BEGIN Exercise materials

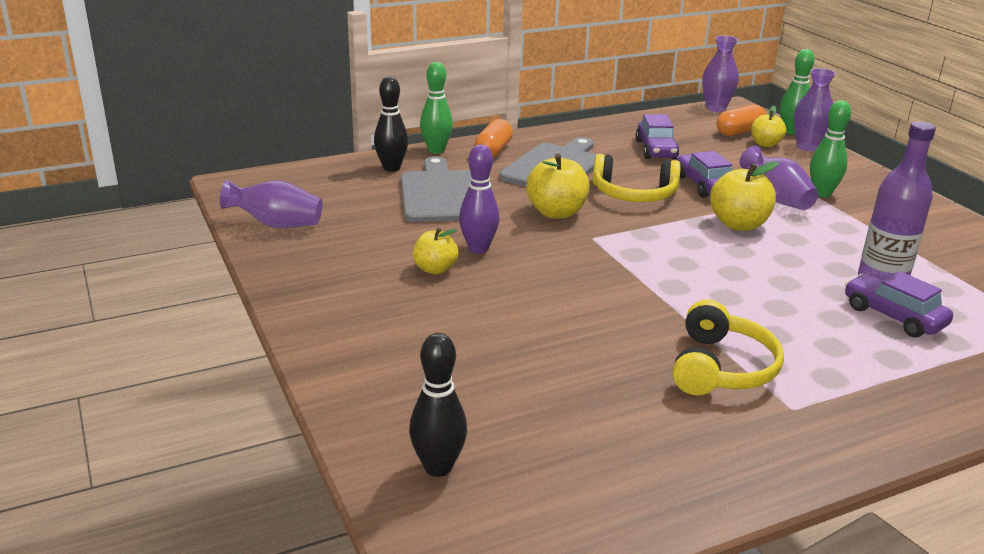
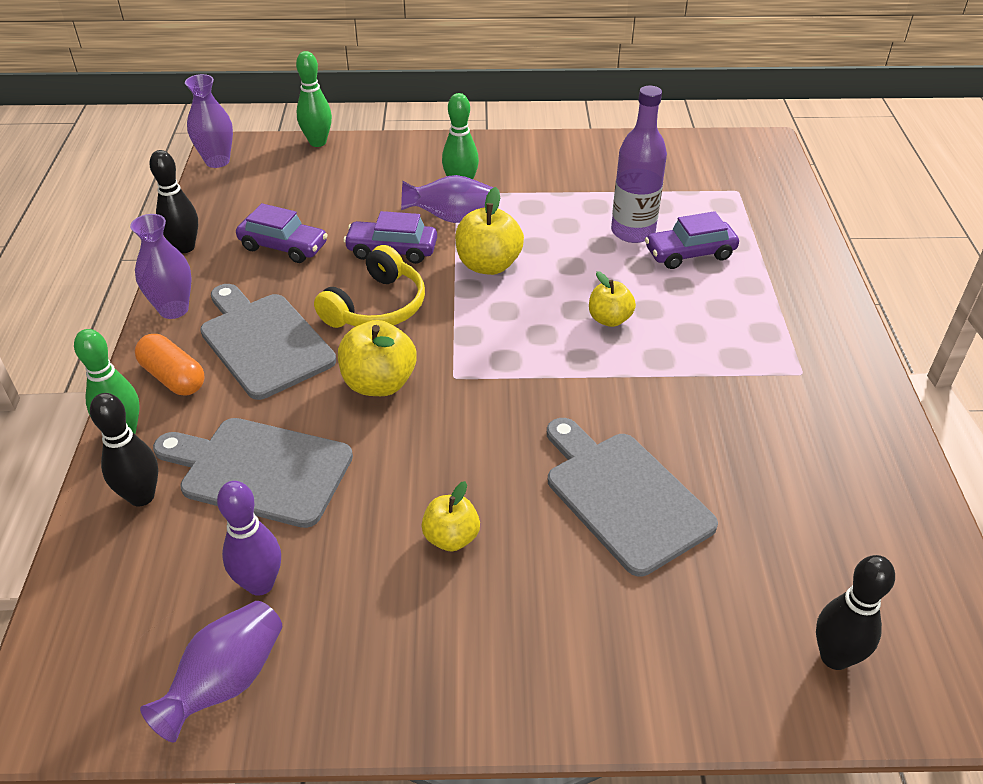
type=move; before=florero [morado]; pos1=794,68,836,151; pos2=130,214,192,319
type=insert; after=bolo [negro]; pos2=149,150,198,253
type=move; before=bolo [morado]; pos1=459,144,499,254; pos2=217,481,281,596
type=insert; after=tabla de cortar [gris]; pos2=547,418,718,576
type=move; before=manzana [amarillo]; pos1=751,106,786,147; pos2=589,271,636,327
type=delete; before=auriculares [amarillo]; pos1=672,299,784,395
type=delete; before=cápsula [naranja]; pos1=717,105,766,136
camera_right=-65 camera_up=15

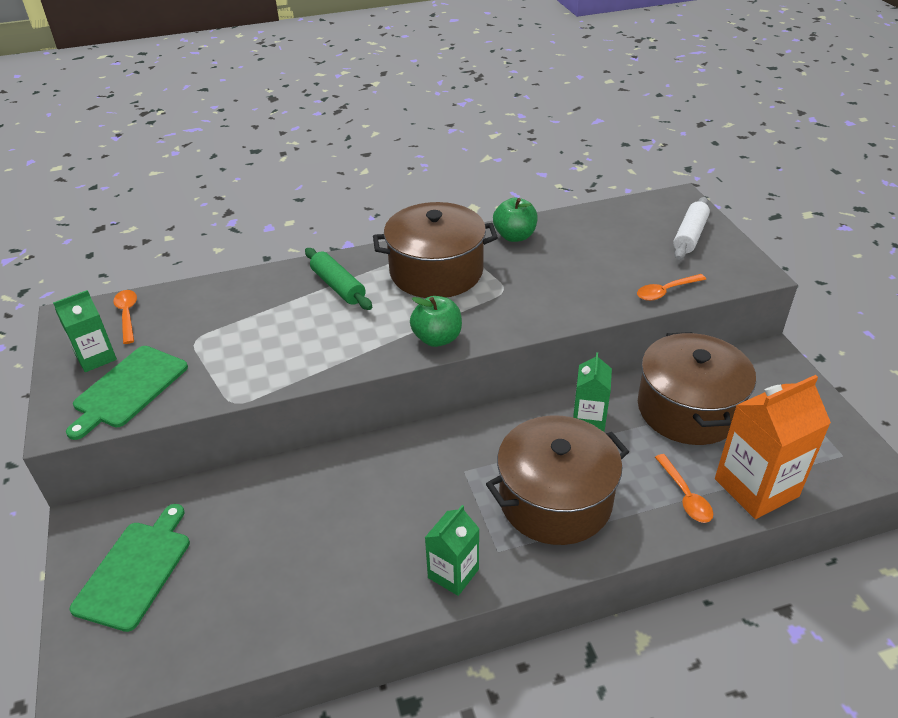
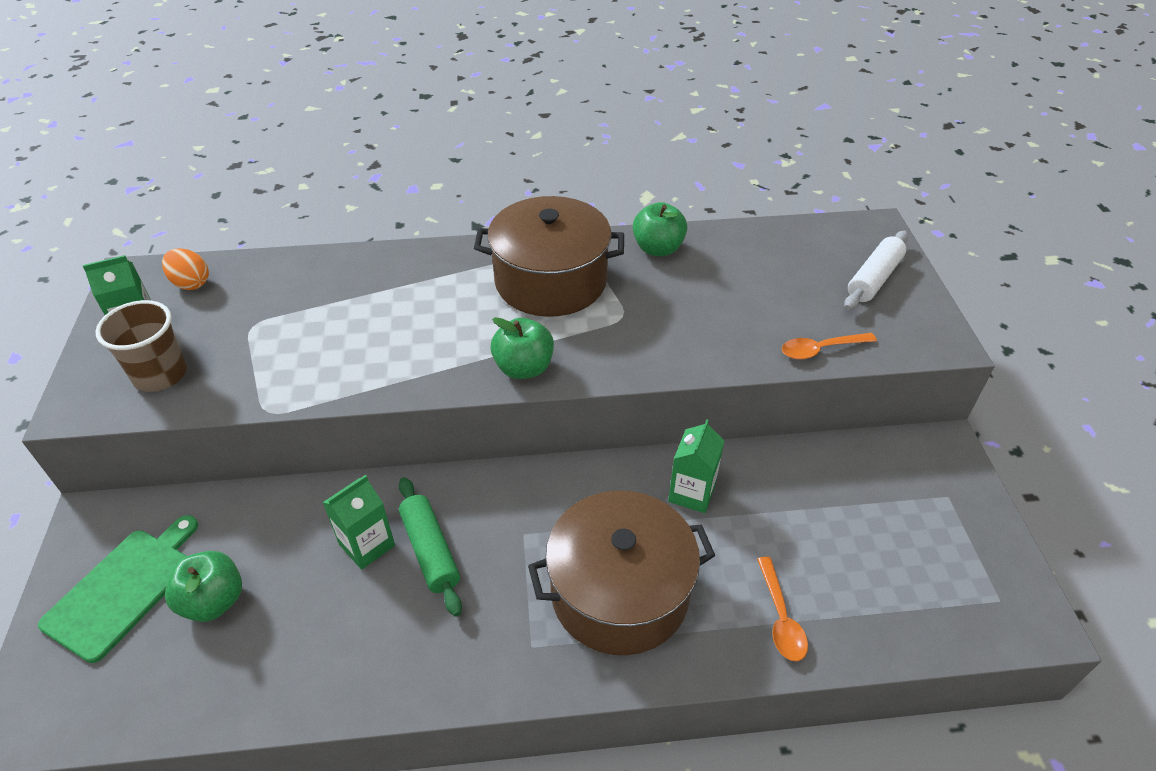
type=replace; before=tabla de cortar [verde]; after=vaso [marrón]; pos1=66,346,188,440; pos2=95,300,187,392
type=replace; before=cuchara [naranja]; after=huevo [naranja]; pos1=113,290,137,344; pos2=162,248,209,290
type=insert; after=manzana [verde]; pos2=165,551,242,622
type=move; before=cartón de leche [verde]; pos1=425,505,480,596; pos2=322,475,395,570
type=move; before=rodillo [verde]; pos1=305,248,372,310; pos2=399,477,462,617
type=delete; before=olla [marrón]; pos1=638,332,756,445
type=delete; before=cartón de leche [naranja]; pos1=715,375,831,519
camera_right=10 camera_up=5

END Exercise materials

Assignment »
A word-for-word copy of the data above is needed, one that omits the pictures.

Solution to the exercise »
type=move; before=florero [morado]; pos1=794,68,836,151; pos2=130,214,192,319
type=insert; after=bolo [negro]; pos2=149,150,198,253
type=move; before=bolo [morado]; pos1=459,144,499,254; pos2=217,481,281,596
type=insert; after=tabla de cortar [gris]; pos2=547,418,718,576
type=move; before=manzana [amarillo]; pos1=751,106,786,147; pos2=589,271,636,327
type=delete; before=auriculares [amarillo]; pos1=672,299,784,395
type=delete; before=cápsula [naranja]; pos1=717,105,766,136
camera_right=-65 camera_up=15

type=replace; before=tabla de cortar [verde]; after=vaso [marrón]; pos1=66,346,188,440; pos2=95,300,187,392
type=replace; before=cuchara [naranja]; after=huevo [naranja]; pos1=113,290,137,344; pos2=162,248,209,290
type=insert; after=manzana [verde]; pos2=165,551,242,622
type=move; before=cartón de leche [verde]; pos1=425,505,480,596; pos2=322,475,395,570
type=move; before=rodillo [verde]; pos1=305,248,372,310; pos2=399,477,462,617
type=delete; before=olla [marrón]; pos1=638,332,756,445
type=delete; before=cartón de leche [naranja]; pos1=715,375,831,519
camera_right=10 camera_up=5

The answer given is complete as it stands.